Itemized modification records
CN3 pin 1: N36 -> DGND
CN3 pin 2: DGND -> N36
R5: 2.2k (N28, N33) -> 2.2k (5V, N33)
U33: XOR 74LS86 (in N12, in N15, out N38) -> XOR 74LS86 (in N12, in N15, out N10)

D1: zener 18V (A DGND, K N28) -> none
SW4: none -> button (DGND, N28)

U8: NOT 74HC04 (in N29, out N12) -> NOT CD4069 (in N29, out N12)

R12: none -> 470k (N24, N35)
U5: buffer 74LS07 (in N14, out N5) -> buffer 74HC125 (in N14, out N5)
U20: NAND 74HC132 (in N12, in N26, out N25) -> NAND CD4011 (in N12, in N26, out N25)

==

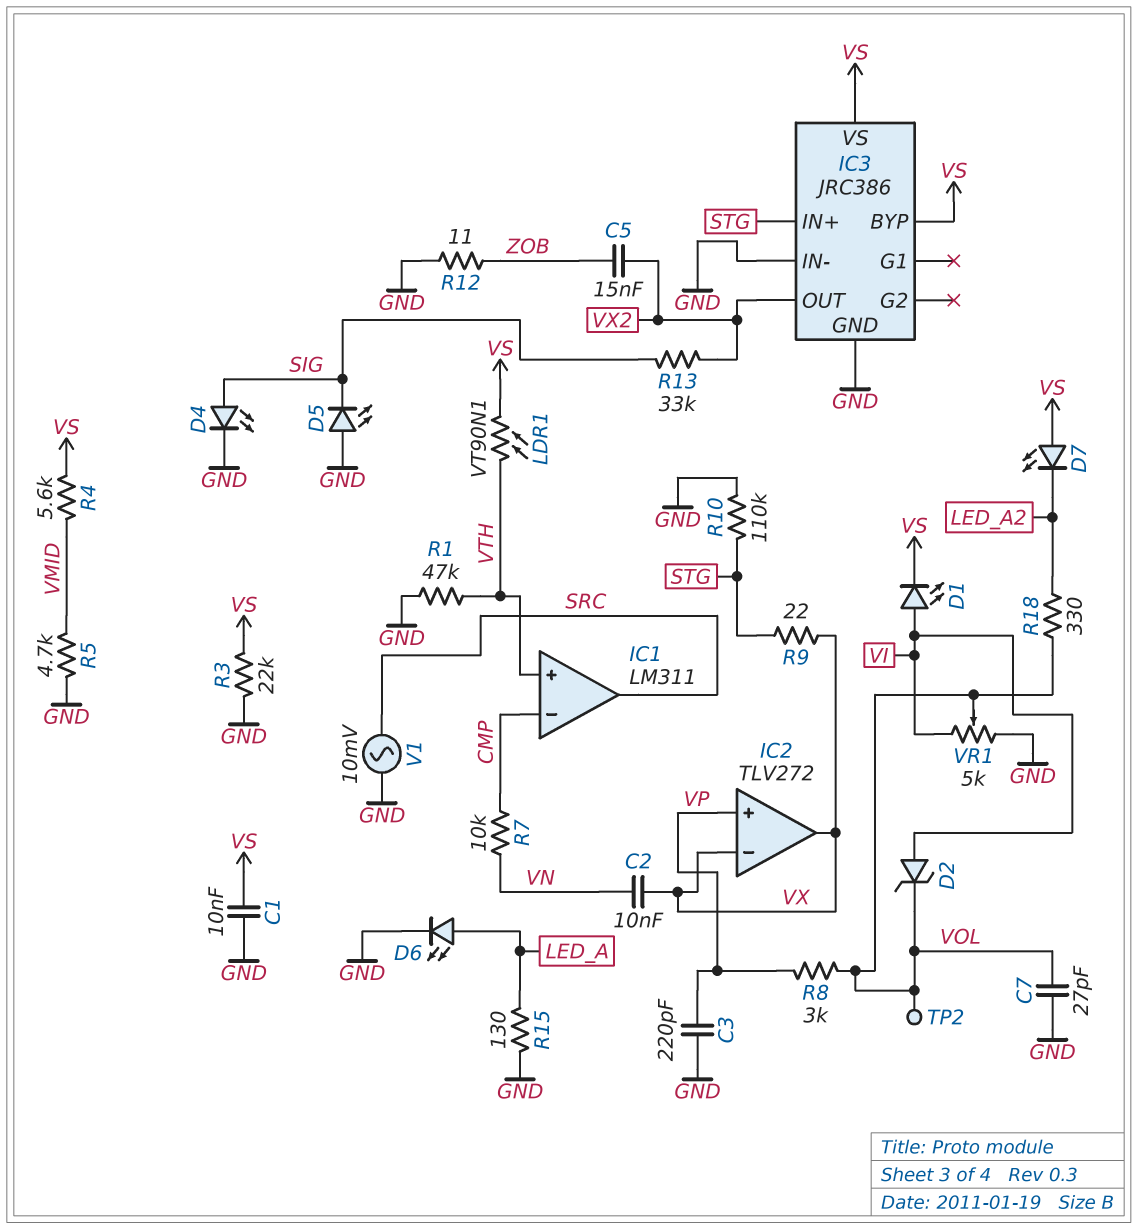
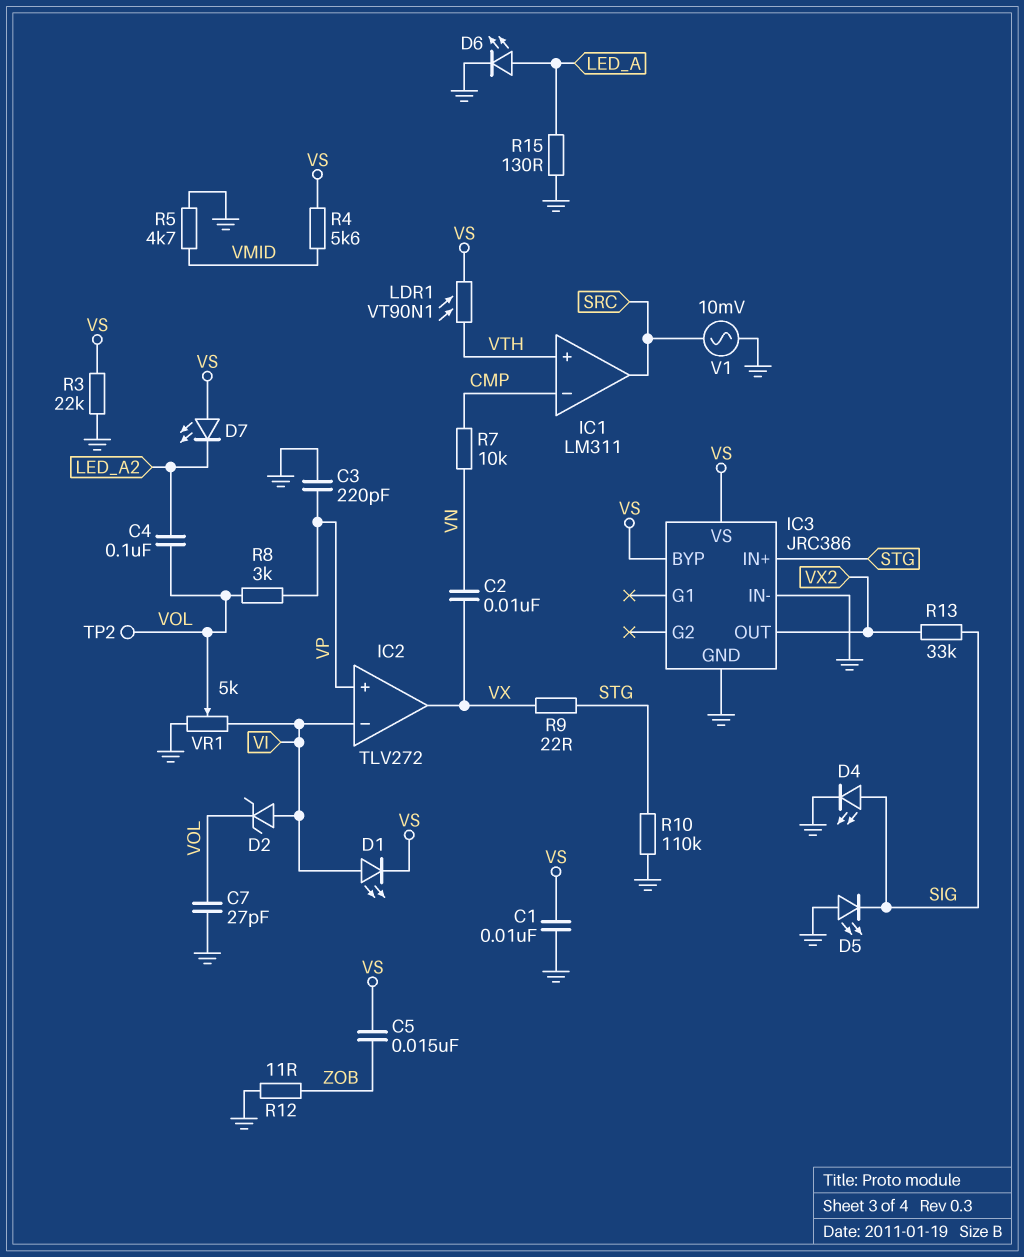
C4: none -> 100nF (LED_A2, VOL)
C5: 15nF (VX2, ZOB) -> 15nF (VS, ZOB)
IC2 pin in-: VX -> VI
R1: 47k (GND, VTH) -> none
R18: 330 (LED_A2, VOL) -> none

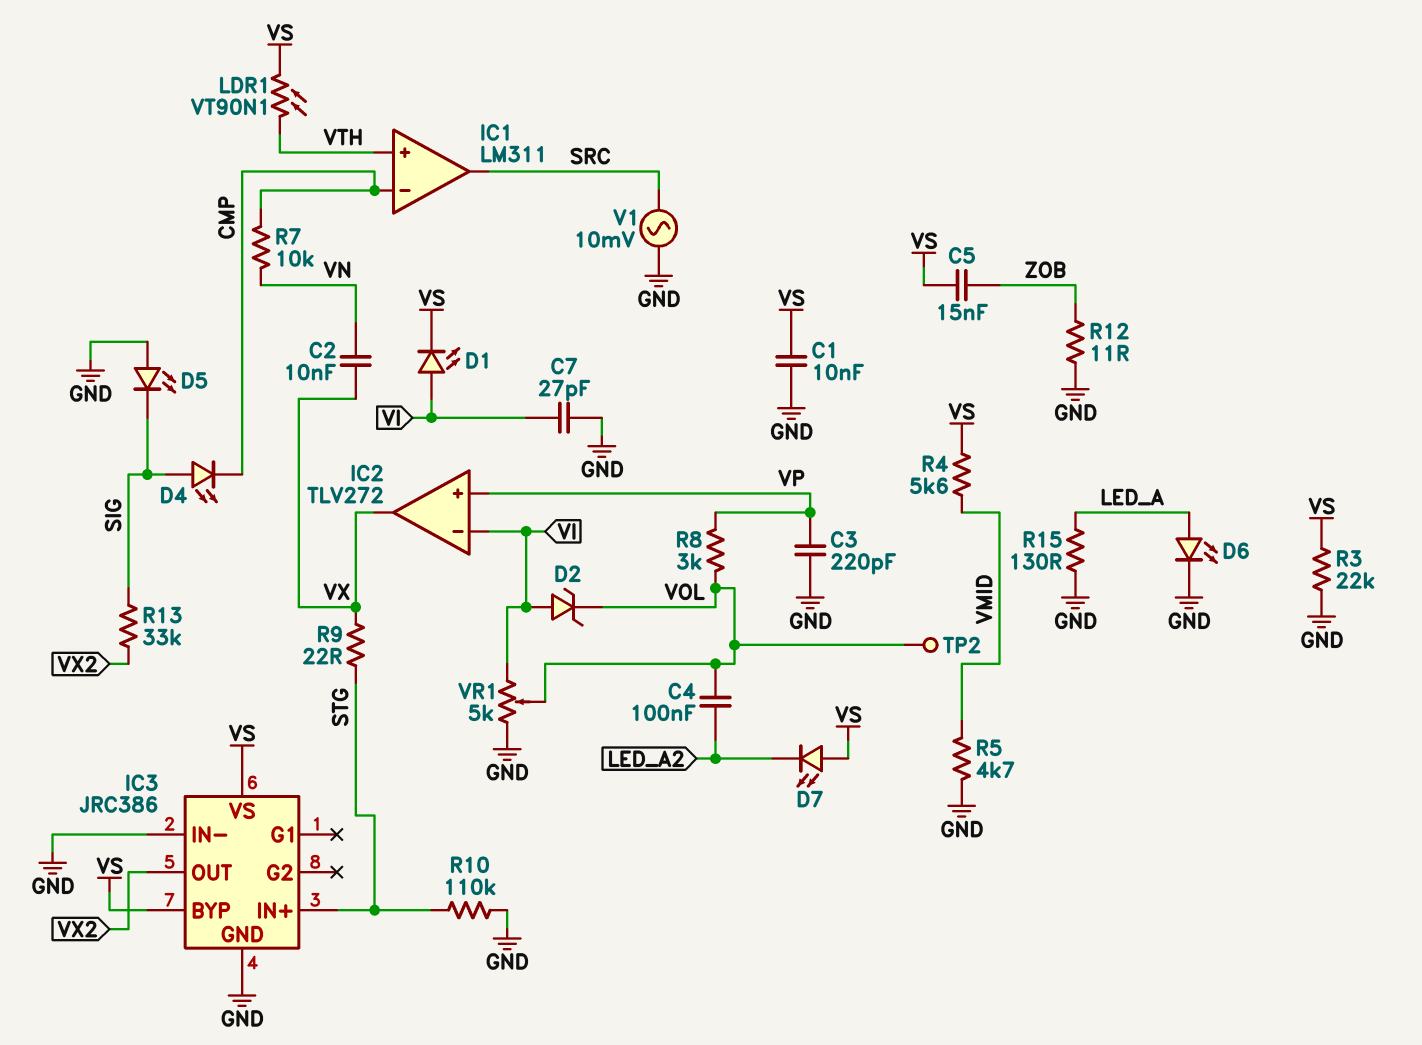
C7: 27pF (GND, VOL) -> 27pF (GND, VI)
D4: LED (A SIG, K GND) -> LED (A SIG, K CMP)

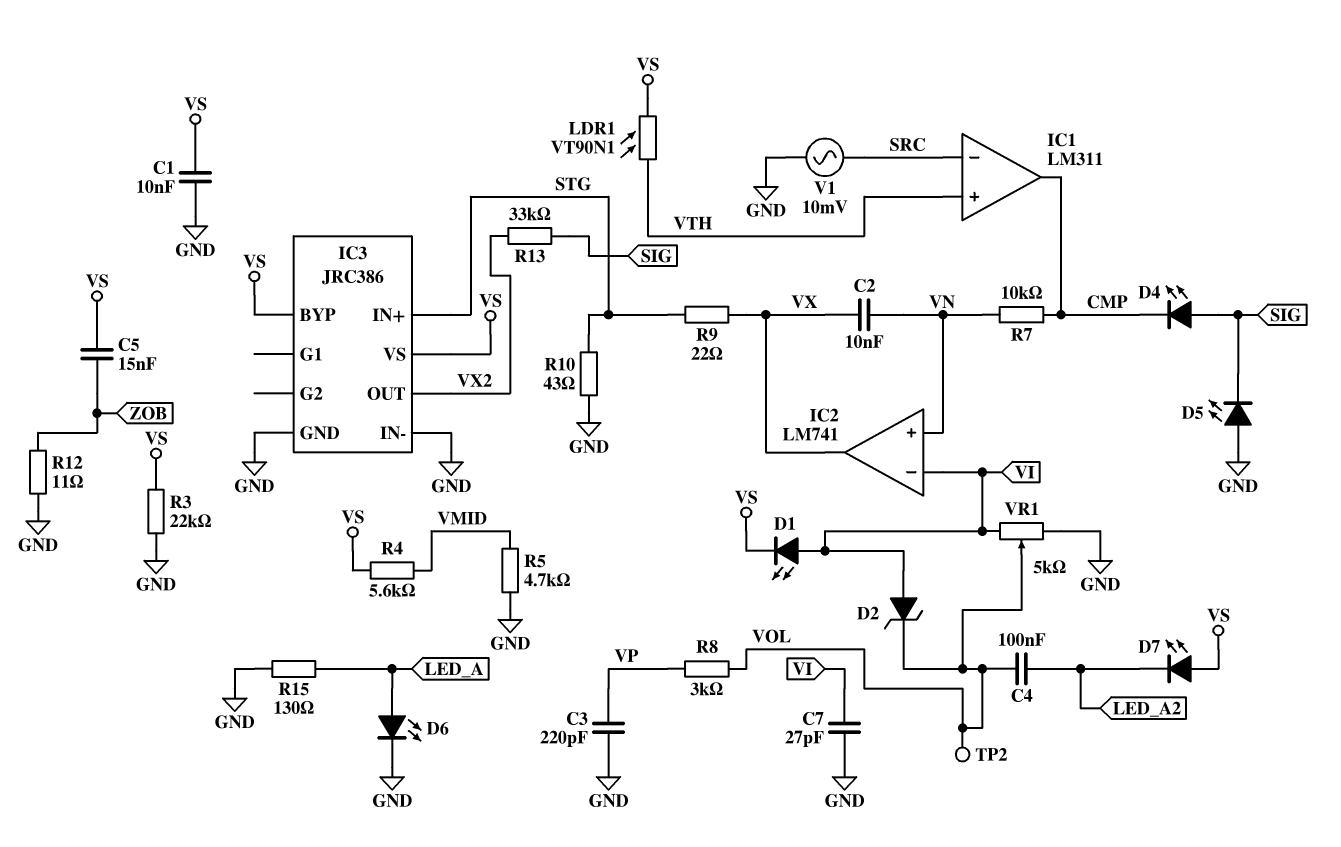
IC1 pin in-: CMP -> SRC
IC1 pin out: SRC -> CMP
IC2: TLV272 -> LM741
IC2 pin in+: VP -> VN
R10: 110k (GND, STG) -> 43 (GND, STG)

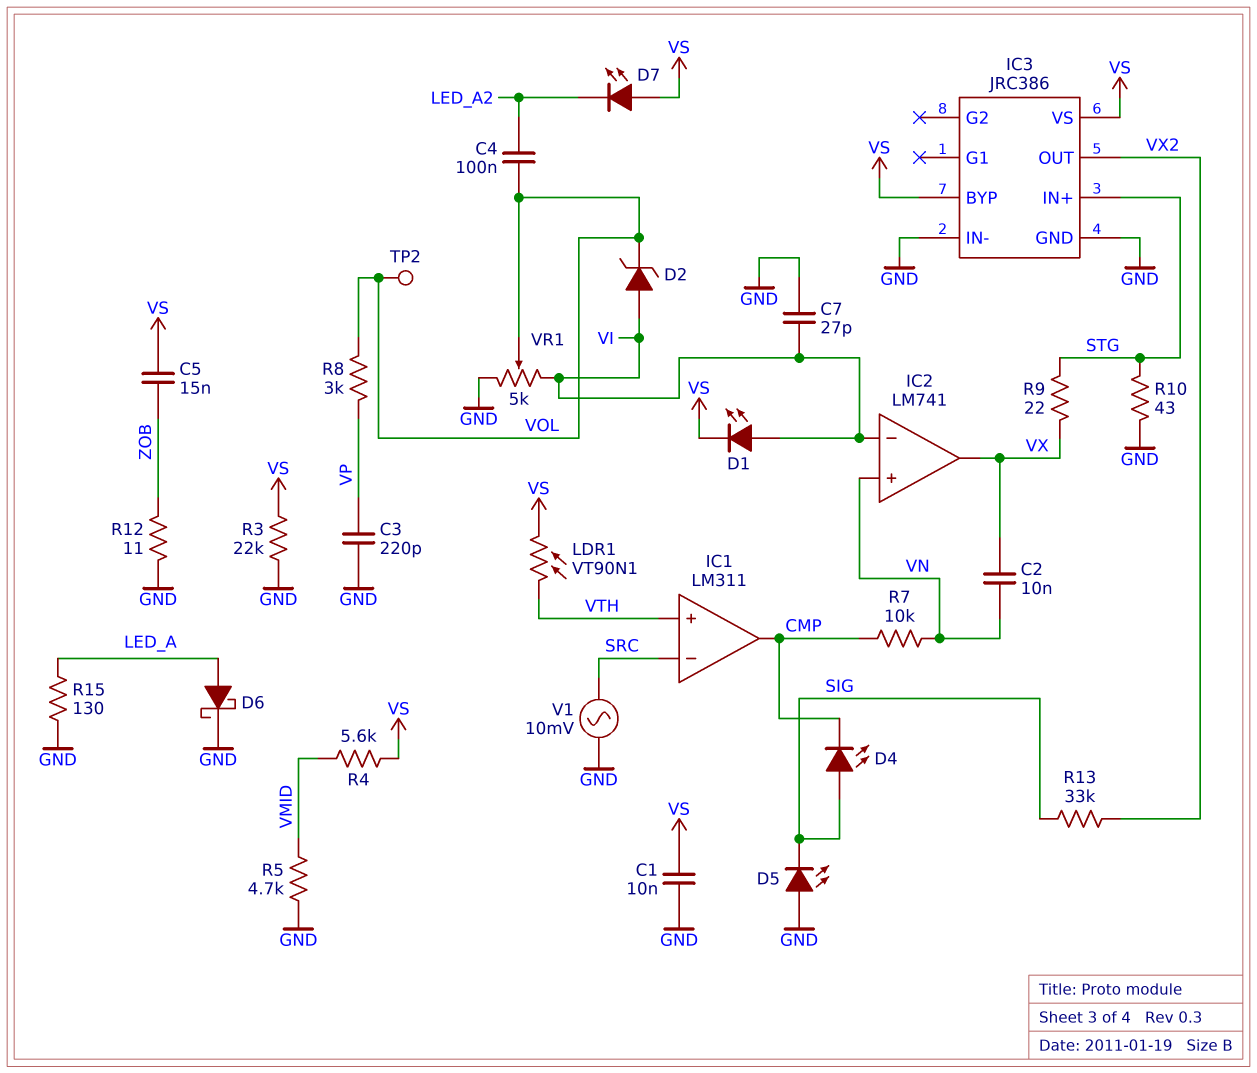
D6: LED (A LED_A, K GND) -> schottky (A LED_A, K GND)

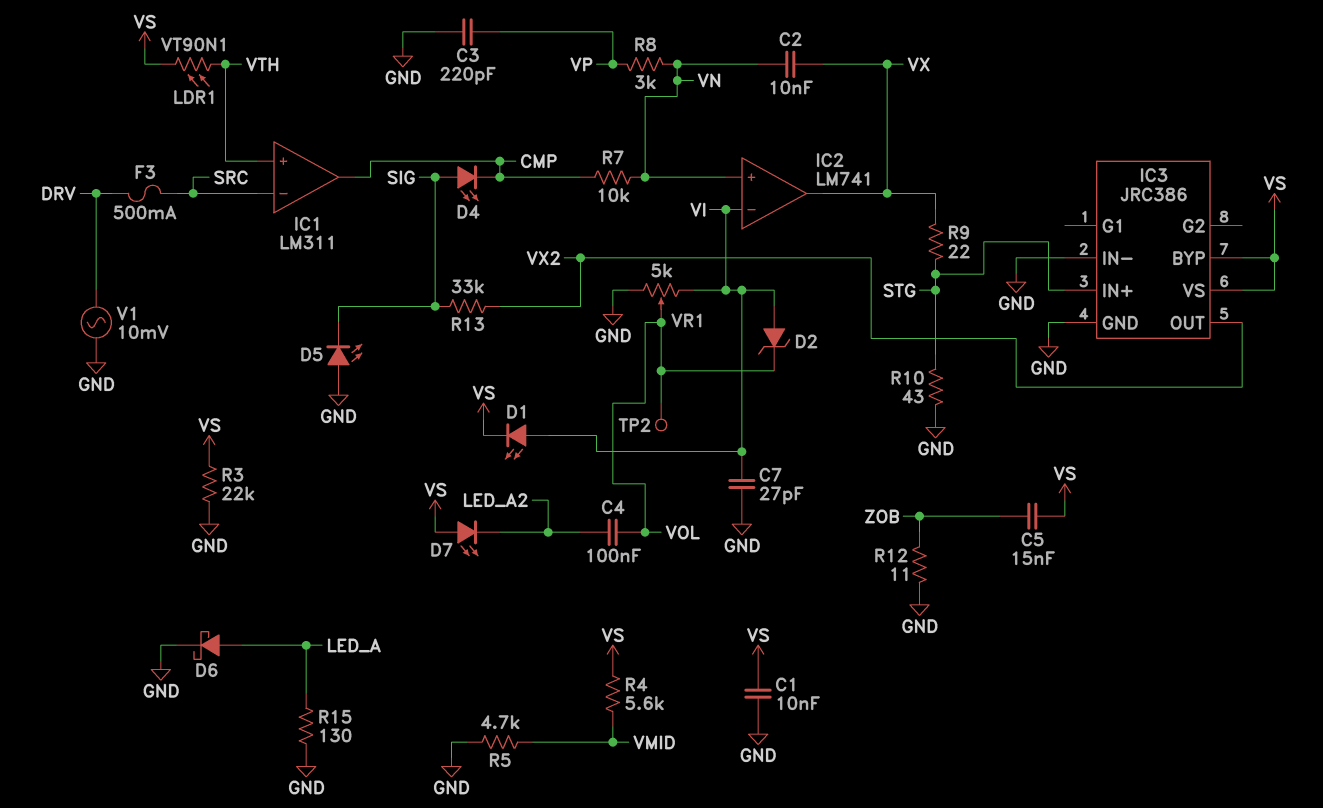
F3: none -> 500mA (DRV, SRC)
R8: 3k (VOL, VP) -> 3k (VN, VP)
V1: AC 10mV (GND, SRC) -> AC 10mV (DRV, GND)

[What you have to do]: In the data above, retype exactly and only the lines between the one holding "F3: none -> 500mA (DRV, SRC)" and the one holding "V1: AC 10mV (GND, SRC) -> AC 10mV (DRV, GND)", inclusive.

[The answer]:
F3: none -> 500mA (DRV, SRC)
R8: 3k (VOL, VP) -> 3k (VN, VP)
V1: AC 10mV (GND, SRC) -> AC 10mV (DRV, GND)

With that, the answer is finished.